-- start of Dataset --
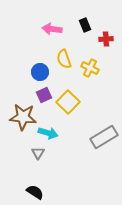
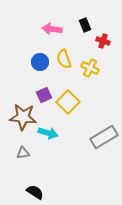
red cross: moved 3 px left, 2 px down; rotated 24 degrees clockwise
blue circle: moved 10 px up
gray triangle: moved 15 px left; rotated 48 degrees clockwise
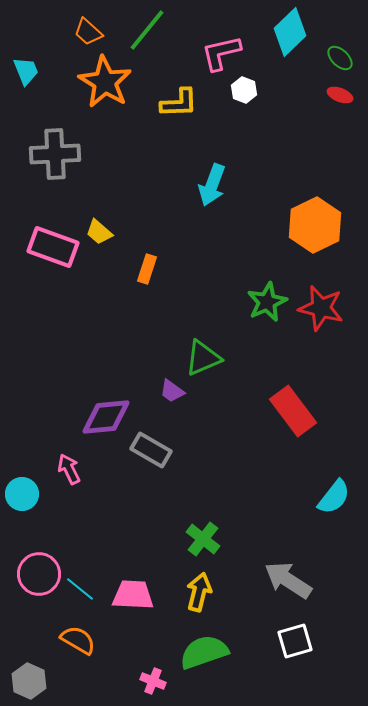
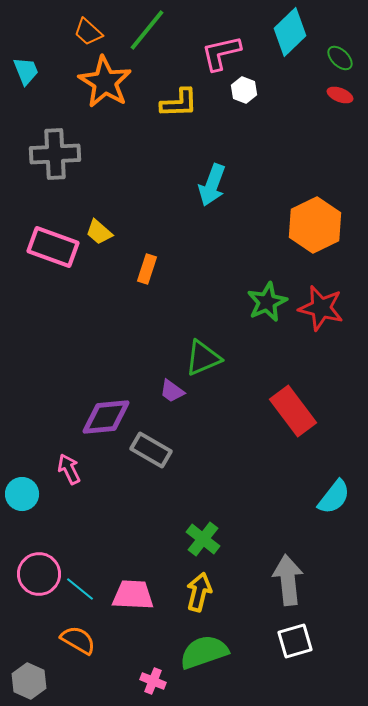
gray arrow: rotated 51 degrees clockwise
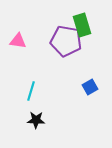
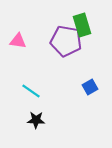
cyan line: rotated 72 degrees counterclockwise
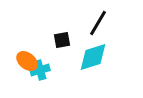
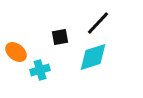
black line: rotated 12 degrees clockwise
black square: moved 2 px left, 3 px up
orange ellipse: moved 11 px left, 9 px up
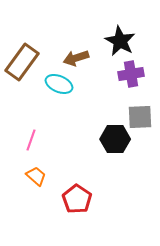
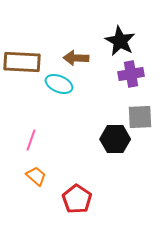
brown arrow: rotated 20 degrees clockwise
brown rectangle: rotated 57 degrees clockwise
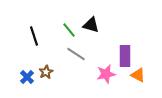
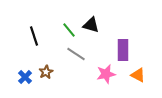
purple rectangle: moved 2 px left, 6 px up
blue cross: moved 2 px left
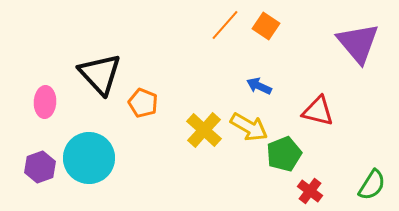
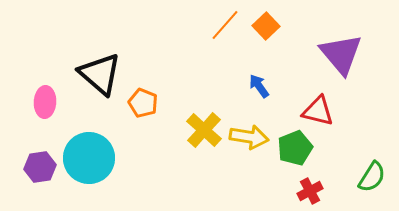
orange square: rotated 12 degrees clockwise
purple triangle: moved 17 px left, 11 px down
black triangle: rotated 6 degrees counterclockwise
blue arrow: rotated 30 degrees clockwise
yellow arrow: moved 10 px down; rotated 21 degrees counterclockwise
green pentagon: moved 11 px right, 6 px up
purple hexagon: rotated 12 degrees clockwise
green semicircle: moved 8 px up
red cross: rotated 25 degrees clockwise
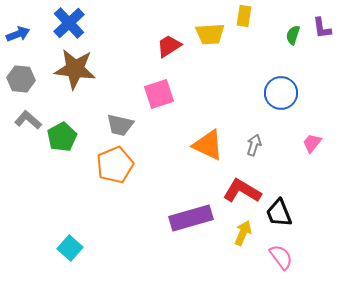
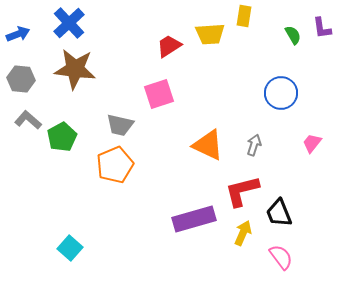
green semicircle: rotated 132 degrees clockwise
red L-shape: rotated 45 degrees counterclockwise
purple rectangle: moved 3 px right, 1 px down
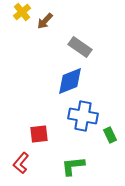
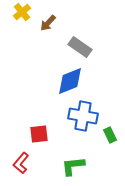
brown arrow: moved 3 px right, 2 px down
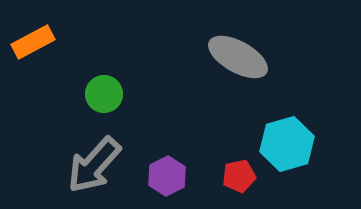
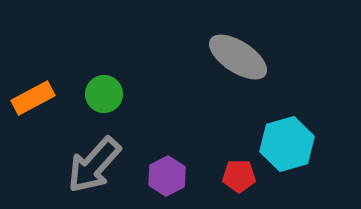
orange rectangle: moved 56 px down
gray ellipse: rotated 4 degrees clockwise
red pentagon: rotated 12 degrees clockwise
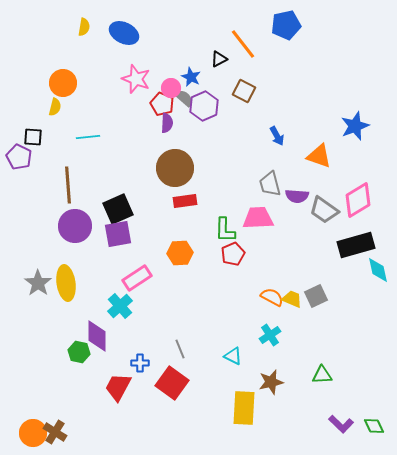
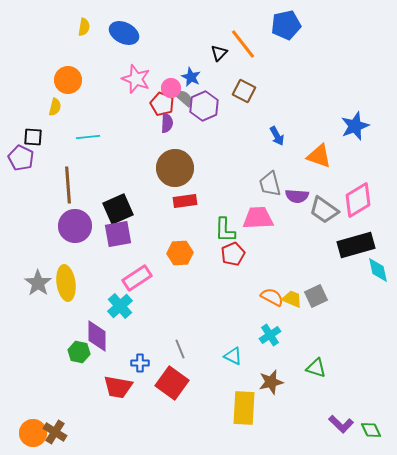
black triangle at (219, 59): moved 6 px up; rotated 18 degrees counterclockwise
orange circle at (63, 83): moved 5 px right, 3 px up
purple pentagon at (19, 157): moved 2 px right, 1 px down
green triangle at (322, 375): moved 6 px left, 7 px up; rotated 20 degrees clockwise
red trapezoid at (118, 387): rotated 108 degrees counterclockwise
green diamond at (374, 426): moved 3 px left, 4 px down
-- end of Dataset --
-- start of Dataset --
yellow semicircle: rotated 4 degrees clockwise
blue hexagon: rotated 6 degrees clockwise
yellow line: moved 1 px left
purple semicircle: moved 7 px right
-- end of Dataset --
### Instruction:
Can you reproduce, unchanged, the stretch of items above from the line containing "black triangle at" through the line containing "red trapezoid at"?

### Correct result:
black triangle at (219, 59): moved 6 px up; rotated 18 degrees counterclockwise
orange circle at (63, 83): moved 5 px right, 3 px up
purple pentagon at (19, 157): moved 2 px right, 1 px down
green triangle at (322, 375): moved 6 px left, 7 px up; rotated 20 degrees clockwise
red trapezoid at (118, 387): rotated 108 degrees counterclockwise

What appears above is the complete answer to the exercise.